*Your goal*. Your answer must be the exact lines below, starting with the line with "green cross: moved 5 px left" and going on through the line with "blue arrow: moved", both included, with no pictures.

*Exercise data*.
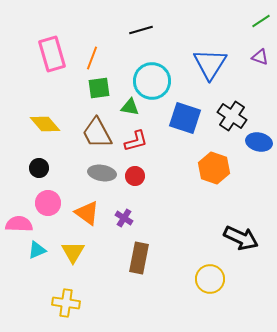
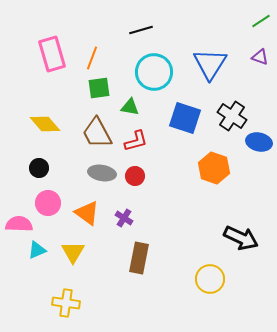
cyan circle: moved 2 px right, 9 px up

---

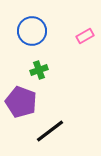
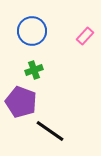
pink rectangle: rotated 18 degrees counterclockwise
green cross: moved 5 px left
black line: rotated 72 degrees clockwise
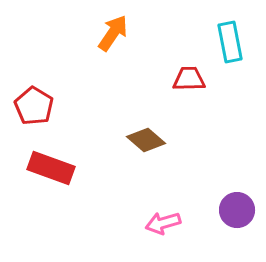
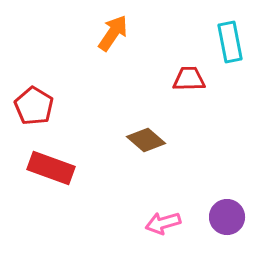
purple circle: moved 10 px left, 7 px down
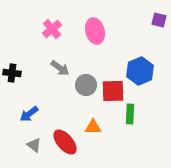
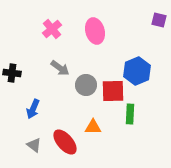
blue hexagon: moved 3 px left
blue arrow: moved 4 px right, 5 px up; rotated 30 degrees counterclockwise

*Expected answer*.
green cross: moved 5 px left
black line: rotated 72 degrees clockwise
purple circle: moved 10 px left, 7 px down
blue hexagon: moved 3 px left
blue arrow: moved 4 px right, 5 px up; rotated 30 degrees counterclockwise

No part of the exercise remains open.